Work request: Only the text is wanted; write out each record below exactly and exclude all pictures.
━━━
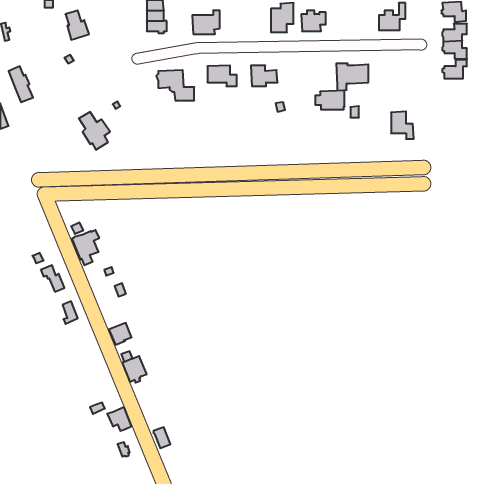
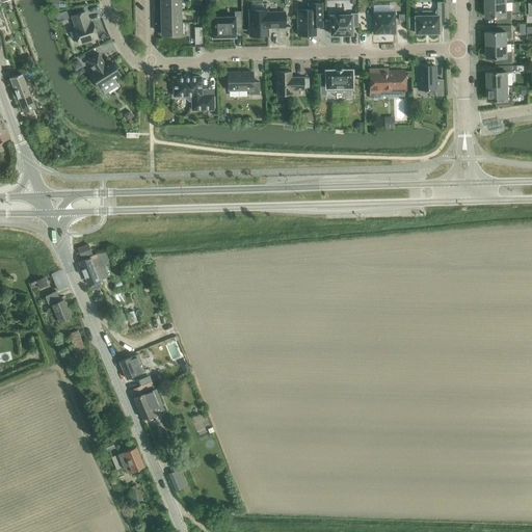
building: none -> [249,10,285,36]
building: none -> [373,12,395,35]
building: none -> [486,86,513,107]
building: [315,91,345,110] -> [320,70,352,90]
building: [391,111,414,139] -> [419,65,444,96]
building: [79,112,110,150] -> [86,53,121,95]

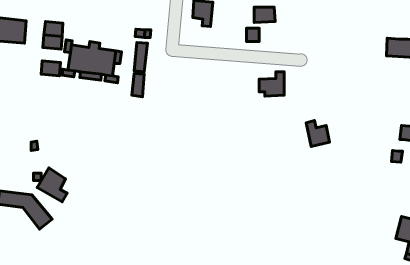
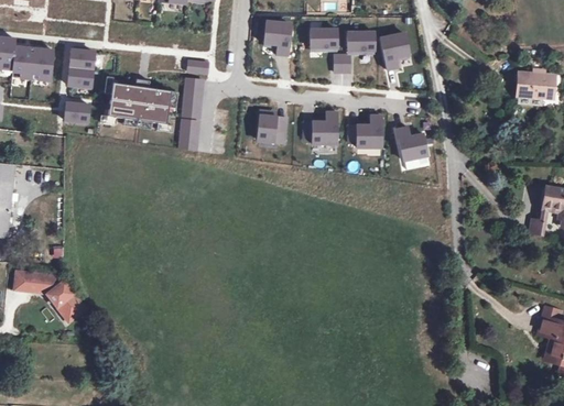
building: none -> [307,29,335,48]
building: none -> [382,30,411,66]
building: none -> [303,111,336,143]
building: none -> [259,112,289,143]
building: [306,120,330,146] -> [397,124,427,158]
building: [37,168,67,202] -> none

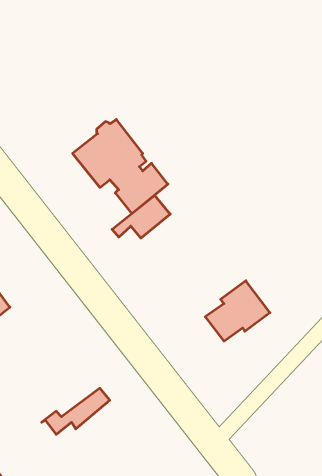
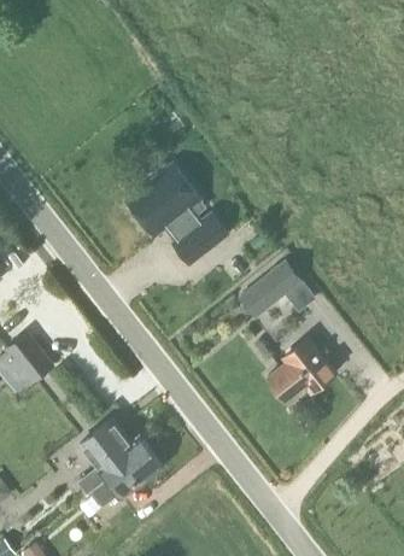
building: [112,195,170,238] -> [239,259,303,306]
building: none -> [78,420,152,493]

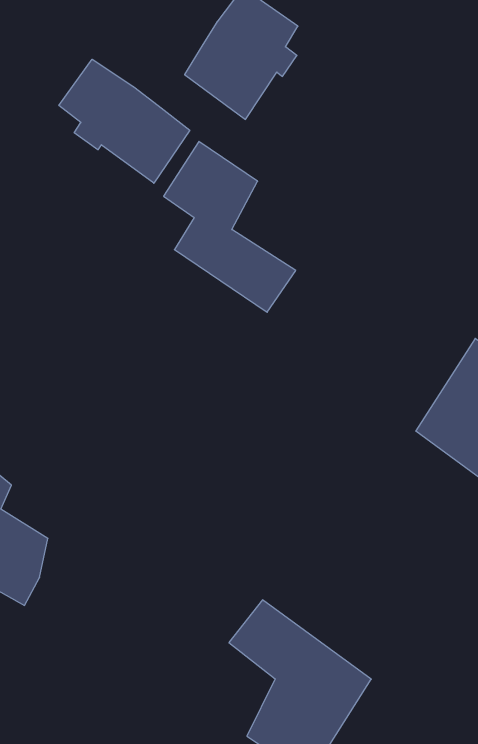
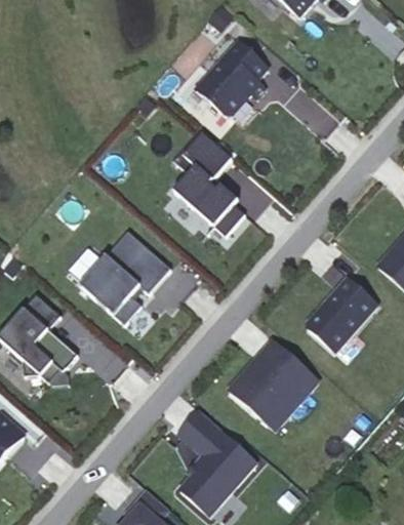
building: [59,59,190,183] -> none
building: none -> [79,232,170,325]
building: none -> [226,334,322,430]

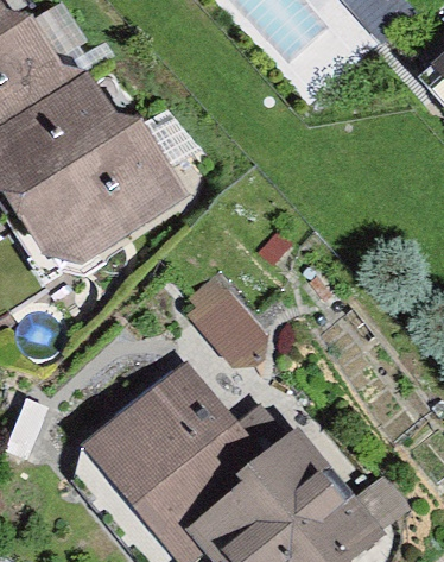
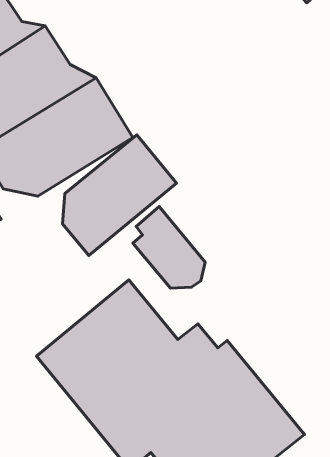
building: none -> [62,135,176,256]

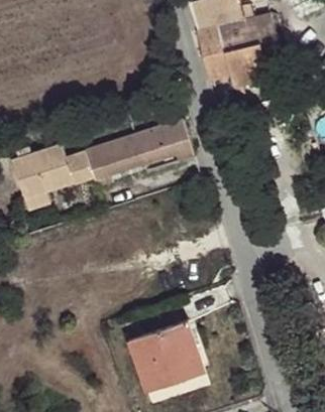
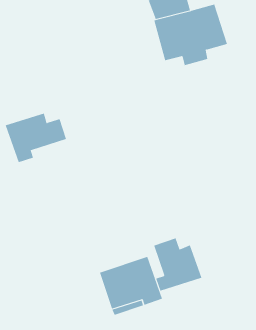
building: [81,119,194,178] -> none
building: none -> [154,237,202,291]

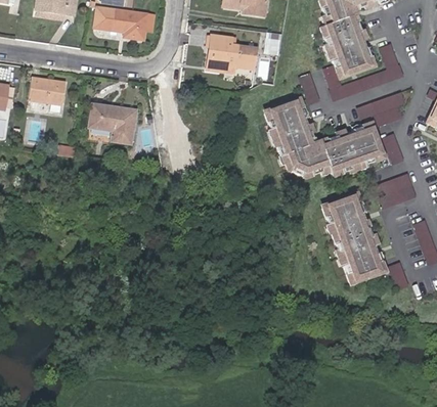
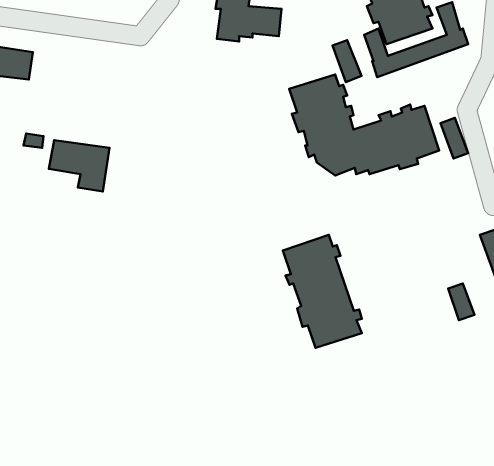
building: [357,92,406,128] -> none
building: [87,104,134,144] -> [49,140,109,191]
building: [374,173,418,210] -> none
building: [315,196,377,284] -> [283,235,362,348]

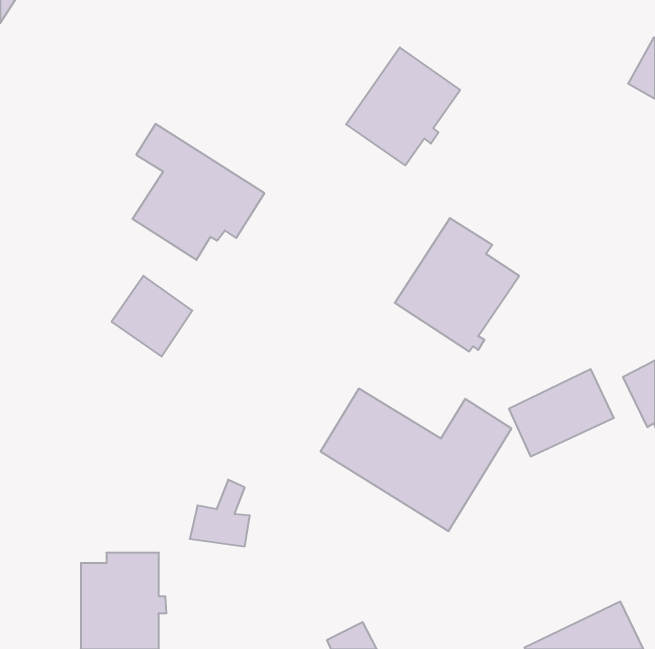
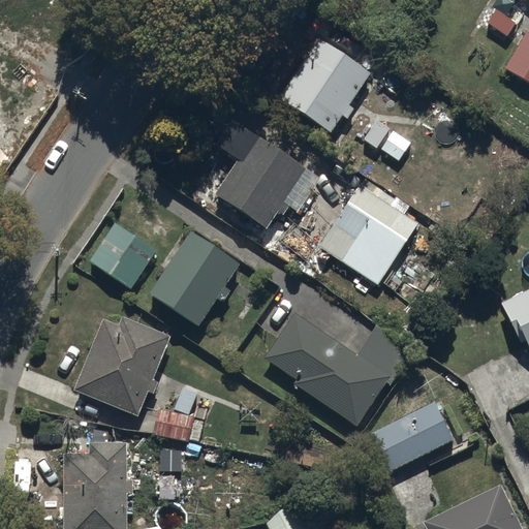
building: [132,124,264,260] -> [215,121,321,230]
building: none -> [151,232,240,326]
building: [509,369,614,456] -> [369,401,454,471]
building: none -> [74,318,172,416]

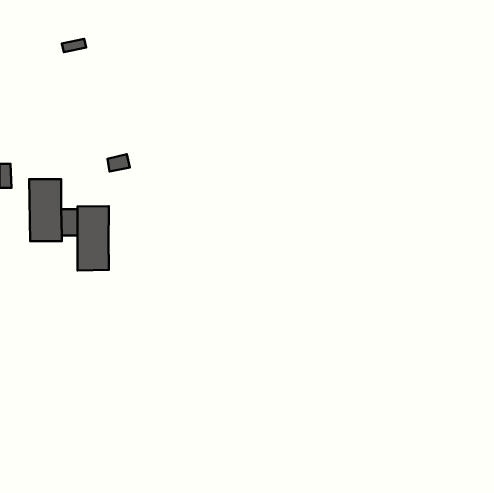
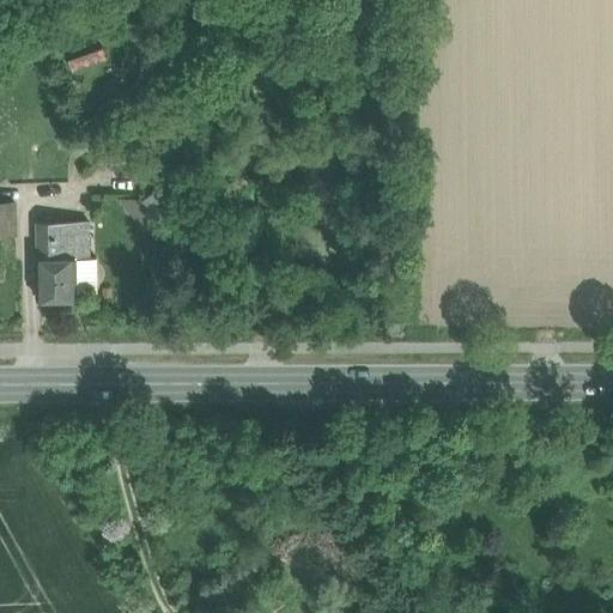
building: [77,206,109,270] -> none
━━━
Solution to the problem:
building: none -> [249,10,285,36]
building: none -> [373,12,395,35]
building: none -> [486,86,513,107]
building: [315,91,345,110] -> [320,70,352,90]
building: [391,111,414,139] -> [419,65,444,96]
building: [79,112,110,150] -> [86,53,121,95]

building: none -> [307,29,335,48]
building: none -> [382,30,411,66]
building: none -> [303,111,336,143]
building: none -> [259,112,289,143]
building: [306,120,330,146] -> [397,124,427,158]
building: [37,168,67,202] -> none

building: [112,195,170,238] -> [239,259,303,306]
building: none -> [78,420,152,493]

building: [59,59,190,183] -> none
building: none -> [79,232,170,325]
building: none -> [226,334,322,430]

building: none -> [62,135,176,256]

building: [81,119,194,178] -> none
building: none -> [154,237,202,291]

building: [357,92,406,128] -> none
building: [87,104,134,144] -> [49,140,109,191]
building: [374,173,418,210] -> none
building: [315,196,377,284] -> [283,235,362,348]

building: [132,124,264,260] -> [215,121,321,230]
building: none -> [151,232,240,326]
building: [509,369,614,456] -> [369,401,454,471]
building: none -> [74,318,172,416]

building: [77,206,109,270] -> none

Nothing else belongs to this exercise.